_WORK INSTRUCTIONS_
Omit every picture and output the rest of the records exactly as they are.

━━━ DATA RECORDS ━━━

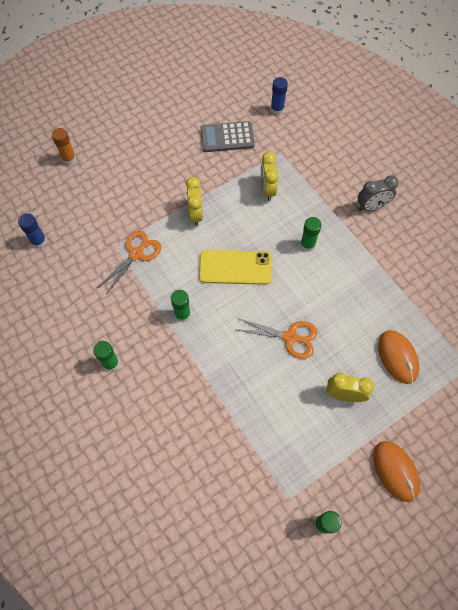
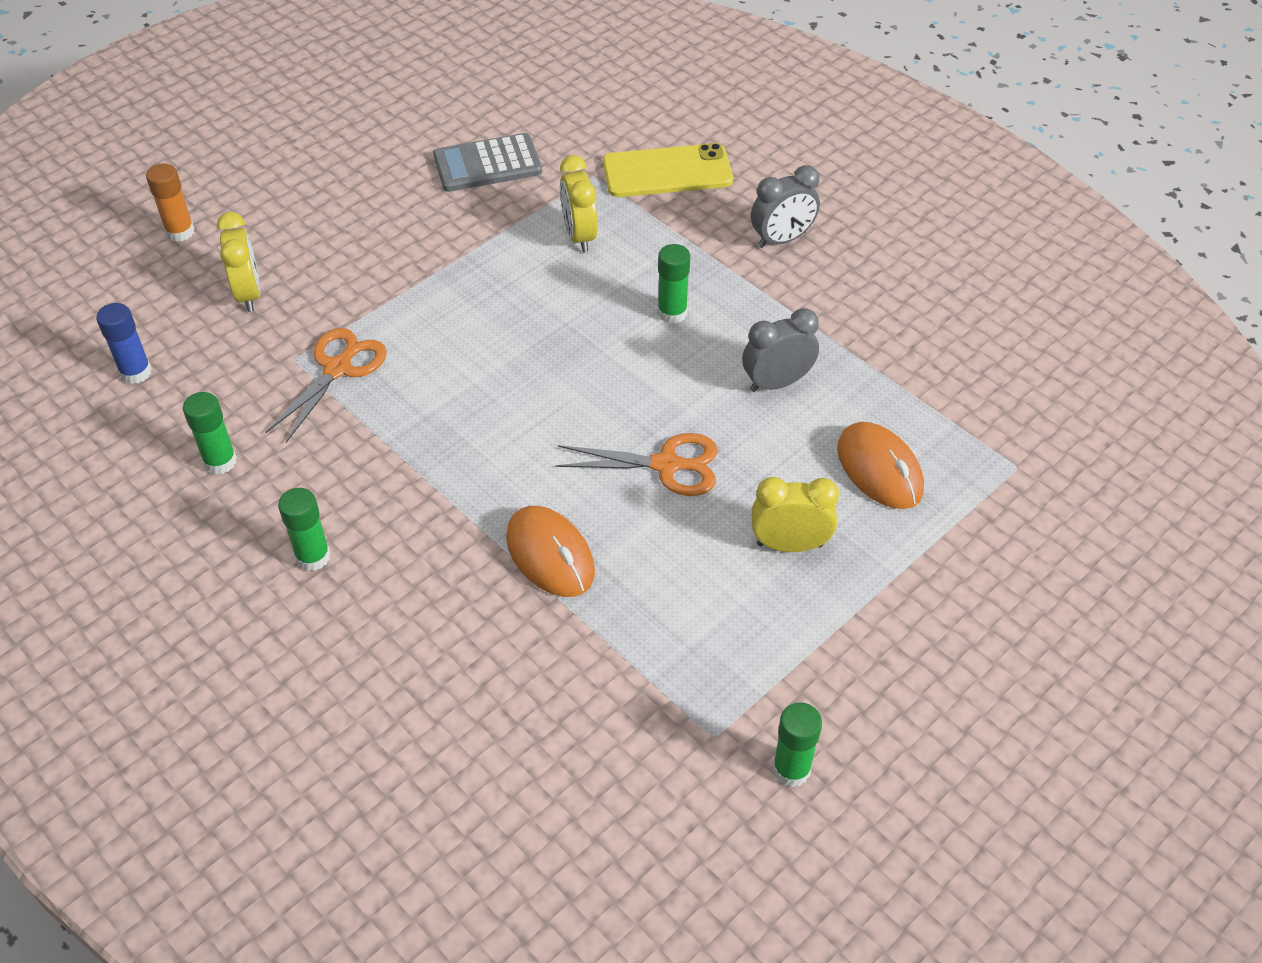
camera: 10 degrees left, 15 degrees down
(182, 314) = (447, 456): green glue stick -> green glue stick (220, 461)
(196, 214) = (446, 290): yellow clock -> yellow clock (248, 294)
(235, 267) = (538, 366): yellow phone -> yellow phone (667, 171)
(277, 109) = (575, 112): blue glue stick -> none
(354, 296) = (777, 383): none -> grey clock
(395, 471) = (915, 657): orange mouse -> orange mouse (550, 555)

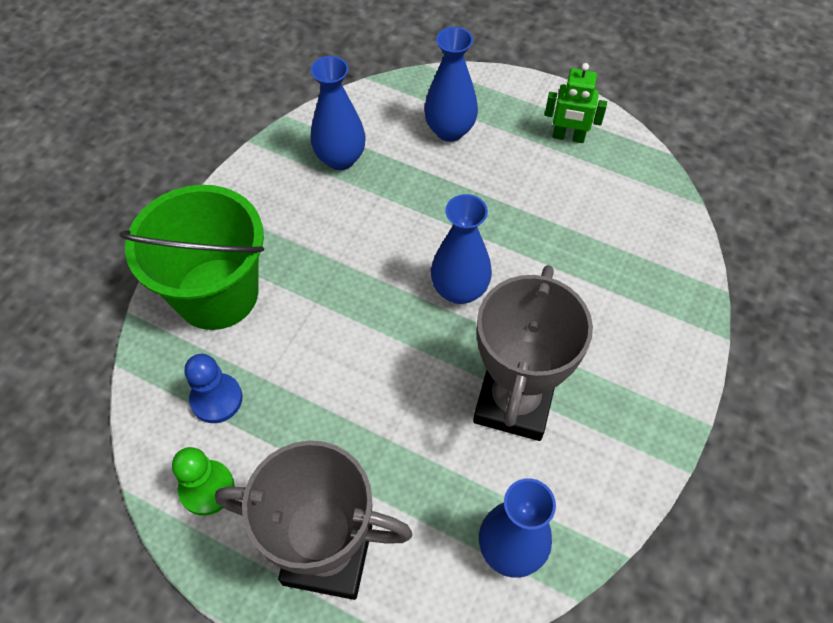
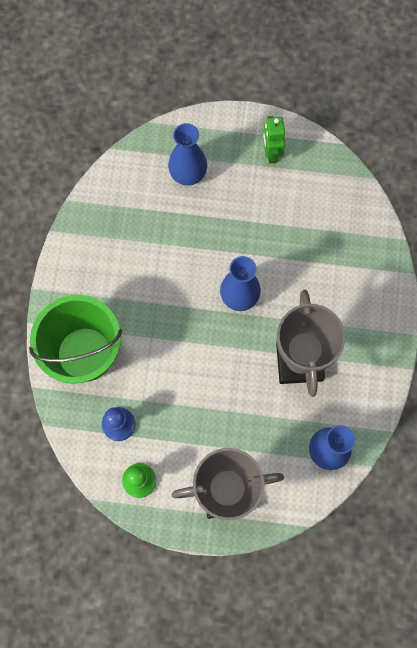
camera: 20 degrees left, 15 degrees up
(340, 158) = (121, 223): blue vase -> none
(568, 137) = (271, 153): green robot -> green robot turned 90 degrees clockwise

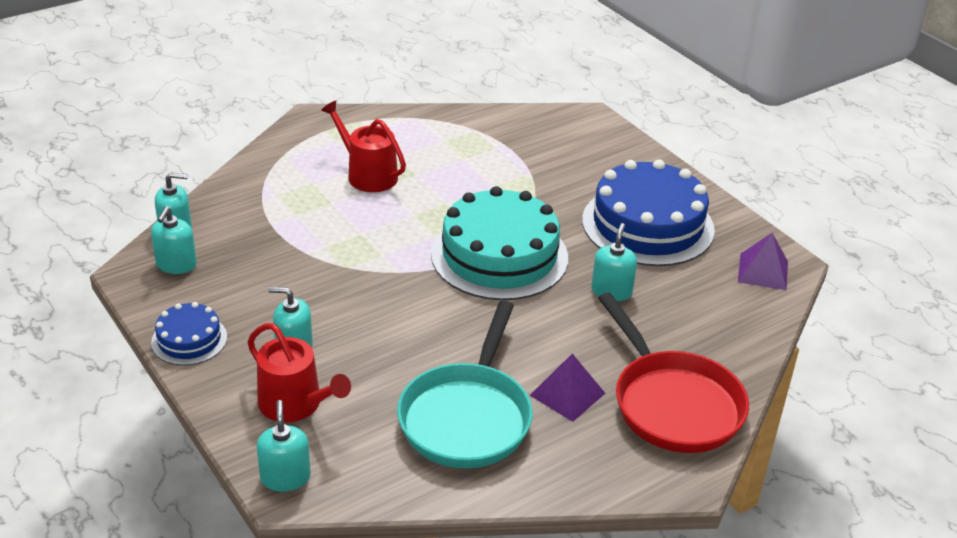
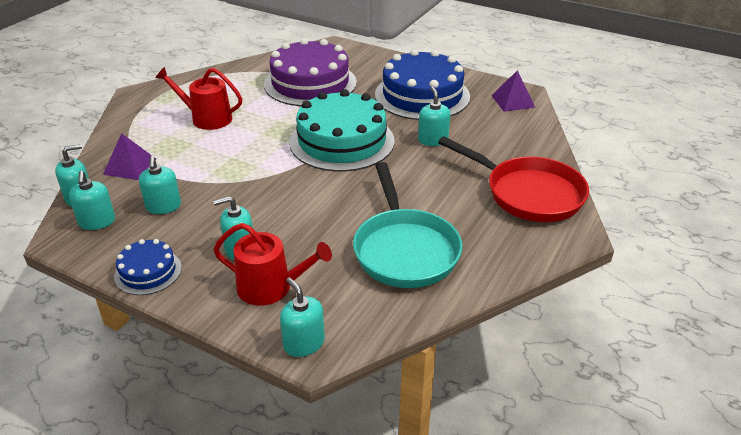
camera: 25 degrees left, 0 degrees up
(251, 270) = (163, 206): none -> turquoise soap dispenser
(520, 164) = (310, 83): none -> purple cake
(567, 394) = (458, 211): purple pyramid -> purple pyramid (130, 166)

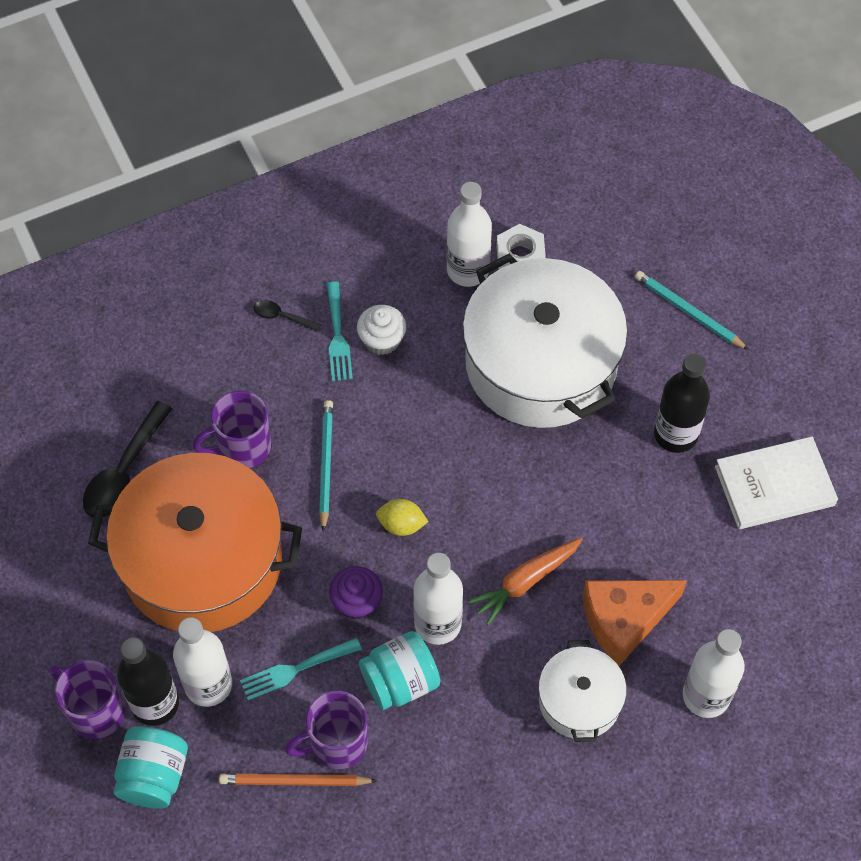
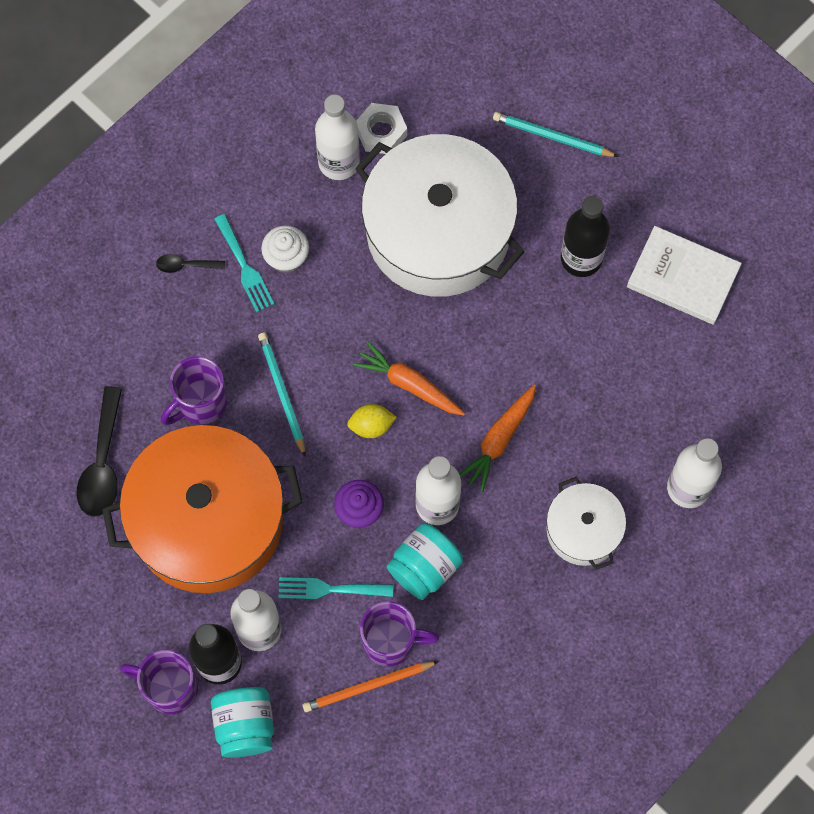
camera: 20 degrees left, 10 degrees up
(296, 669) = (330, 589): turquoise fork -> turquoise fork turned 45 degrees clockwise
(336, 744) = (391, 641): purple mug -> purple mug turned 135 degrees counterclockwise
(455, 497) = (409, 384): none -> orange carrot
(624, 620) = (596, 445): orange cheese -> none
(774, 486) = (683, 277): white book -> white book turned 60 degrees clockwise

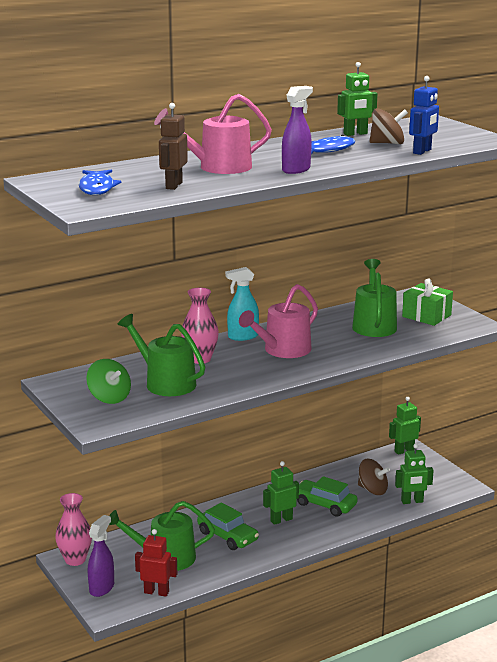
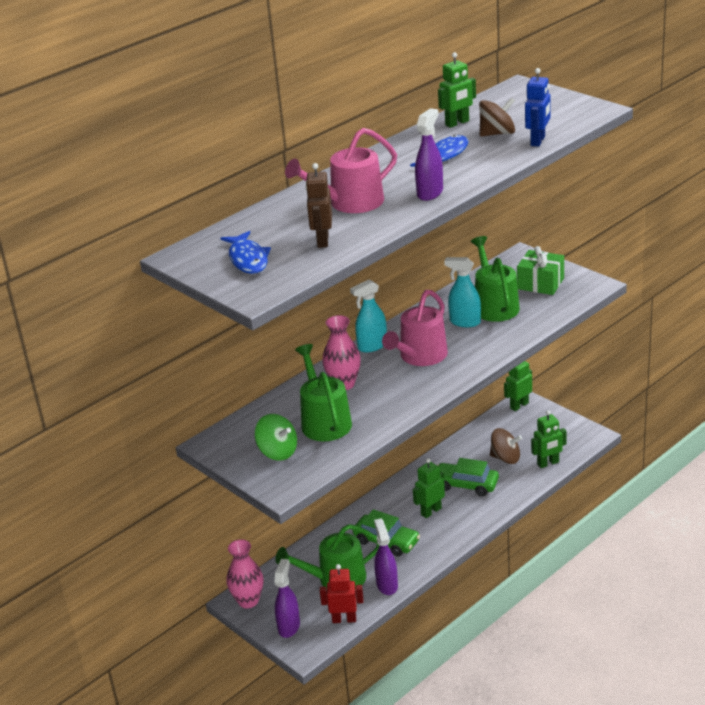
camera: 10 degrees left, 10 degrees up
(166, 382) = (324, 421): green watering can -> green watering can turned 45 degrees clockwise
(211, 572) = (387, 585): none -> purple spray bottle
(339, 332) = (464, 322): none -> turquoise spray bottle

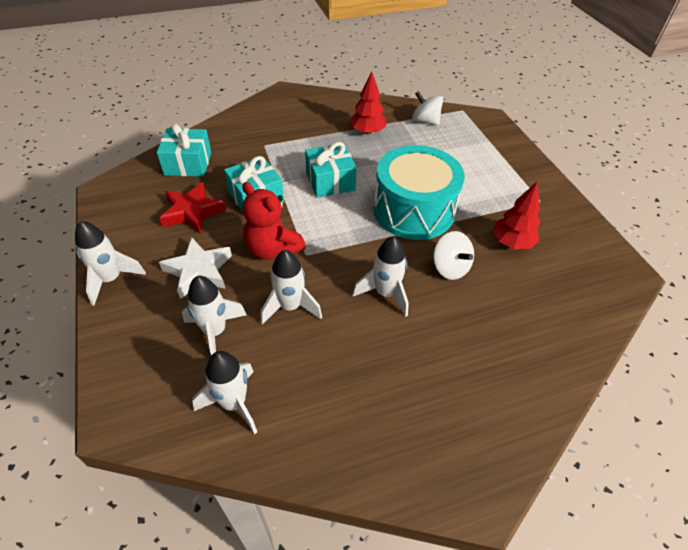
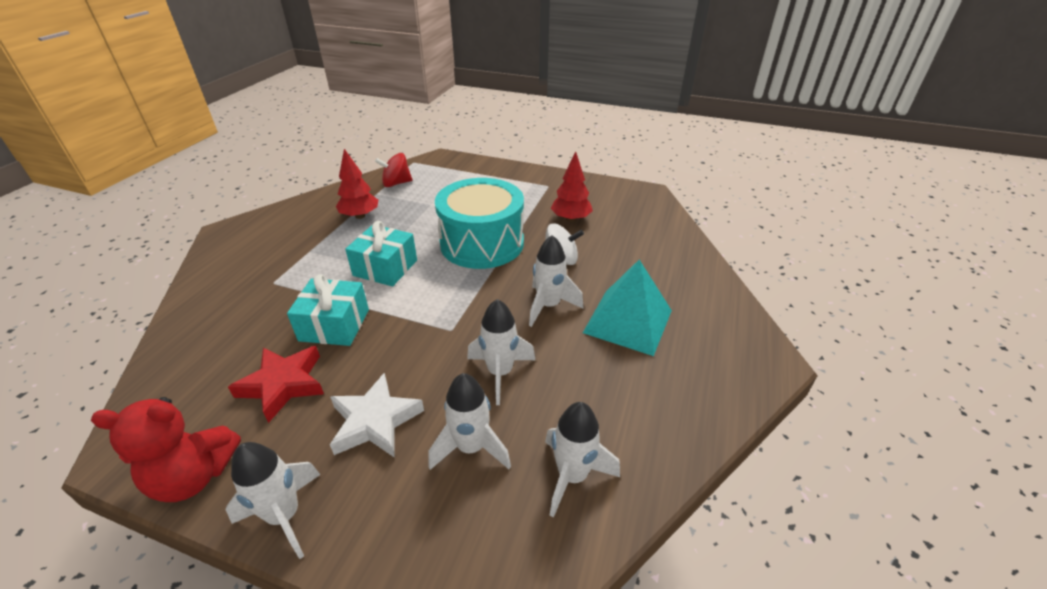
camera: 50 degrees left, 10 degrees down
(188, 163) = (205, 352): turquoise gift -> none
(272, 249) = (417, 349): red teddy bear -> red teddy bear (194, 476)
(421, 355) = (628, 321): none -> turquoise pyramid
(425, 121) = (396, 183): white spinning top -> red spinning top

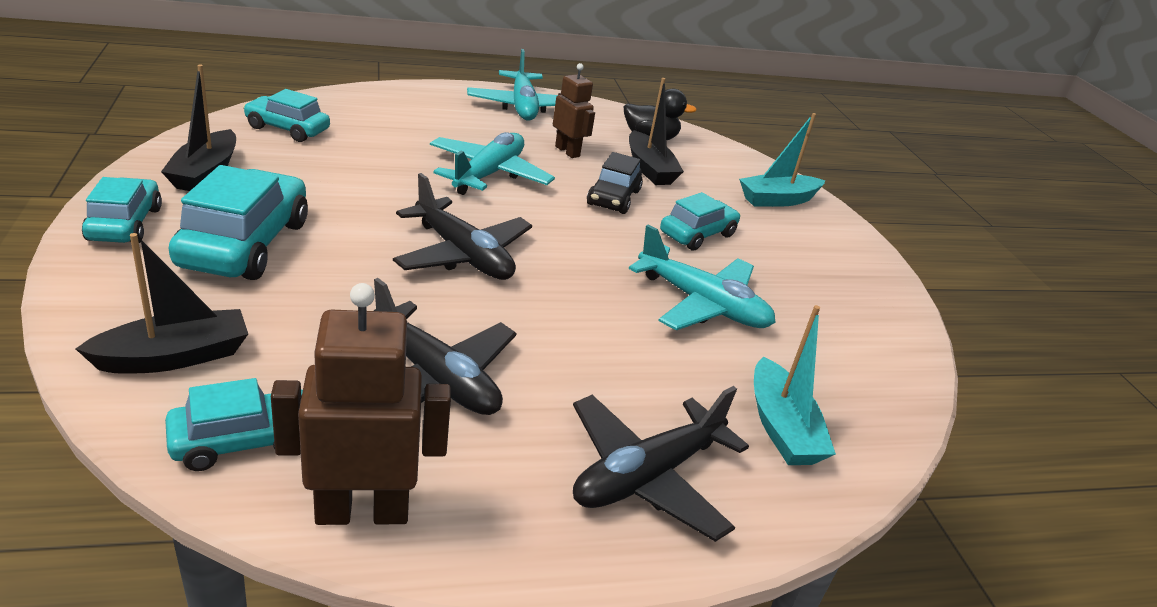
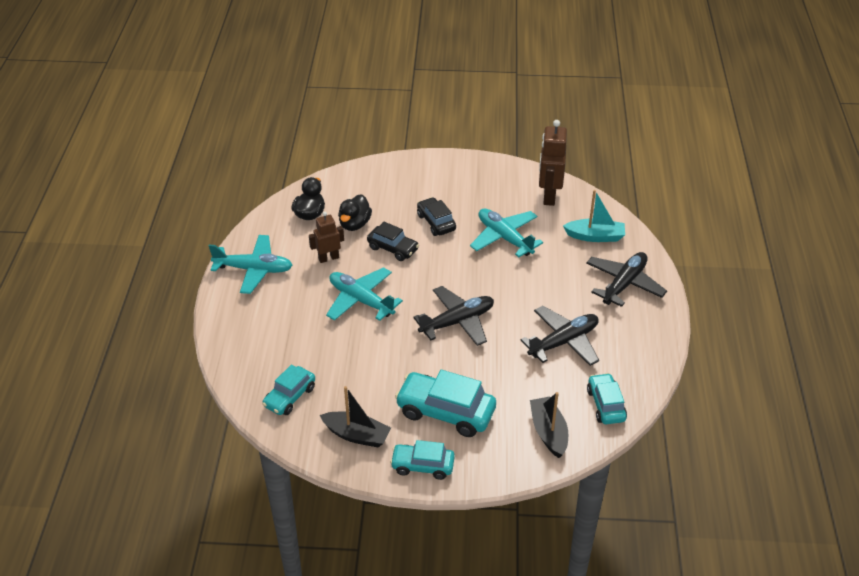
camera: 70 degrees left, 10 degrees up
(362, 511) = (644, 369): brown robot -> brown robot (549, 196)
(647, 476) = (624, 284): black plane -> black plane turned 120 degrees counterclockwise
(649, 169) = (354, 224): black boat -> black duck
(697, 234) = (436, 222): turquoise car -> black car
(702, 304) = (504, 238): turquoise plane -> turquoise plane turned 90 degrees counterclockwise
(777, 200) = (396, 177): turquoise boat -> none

━━━

_EXPECTED OUTPUT_
camera: 10 degrees left, 15 degrees down
(182, 314) = (447, 456): green glue stick -> green glue stick (220, 461)
(196, 214) = (446, 290): yellow clock -> yellow clock (248, 294)
(235, 267) = (538, 366): yellow phone -> yellow phone (667, 171)
(277, 109) = (575, 112): blue glue stick -> none
(354, 296) = (777, 383): none -> grey clock
(395, 471) = (915, 657): orange mouse -> orange mouse (550, 555)

camera: 20 degrees left, 15 degrees up
(340, 158) = (121, 223): blue vase -> none
(568, 137) = (271, 153): green robot -> green robot turned 90 degrees clockwise

camera: 25 degrees left, 0 degrees up
(251, 270) = (163, 206): none -> turquoise soap dispenser
(520, 164) = (310, 83): none -> purple cake
(567, 394) = (458, 211): purple pyramid -> purple pyramid (130, 166)

camera: 20 degrees left, 10 degrees up
(296, 669) = (330, 589): turquoise fork -> turquoise fork turned 45 degrees clockwise
(336, 744) = (391, 641): purple mug -> purple mug turned 135 degrees counterclockwise
(455, 497) = (409, 384): none -> orange carrot
(624, 620) = (596, 445): orange cheese -> none
(774, 486) = (683, 277): white book -> white book turned 60 degrees clockwise

camera: 10 degrees left, 10 degrees up
(166, 382) = (324, 421): green watering can -> green watering can turned 45 degrees clockwise
(211, 572) = (387, 585): none -> purple spray bottle
(339, 332) = (464, 322): none -> turquoise spray bottle

camera: 50 degrees left, 10 degrees down
(188, 163) = (205, 352): turquoise gift -> none
(272, 249) = (417, 349): red teddy bear -> red teddy bear (194, 476)
(421, 355) = (628, 321): none -> turquoise pyramid
(425, 121) = (396, 183): white spinning top -> red spinning top

camera: 70 degrees left, 10 degrees up
(362, 511) = (644, 369): brown robot -> brown robot (549, 196)
(647, 476) = (624, 284): black plane -> black plane turned 120 degrees counterclockwise
(649, 169) = (354, 224): black boat -> black duck
(697, 234) = (436, 222): turquoise car -> black car
(702, 304) = (504, 238): turquoise plane -> turquoise plane turned 90 degrees counterclockwise
(777, 200) = (396, 177): turquoise boat -> none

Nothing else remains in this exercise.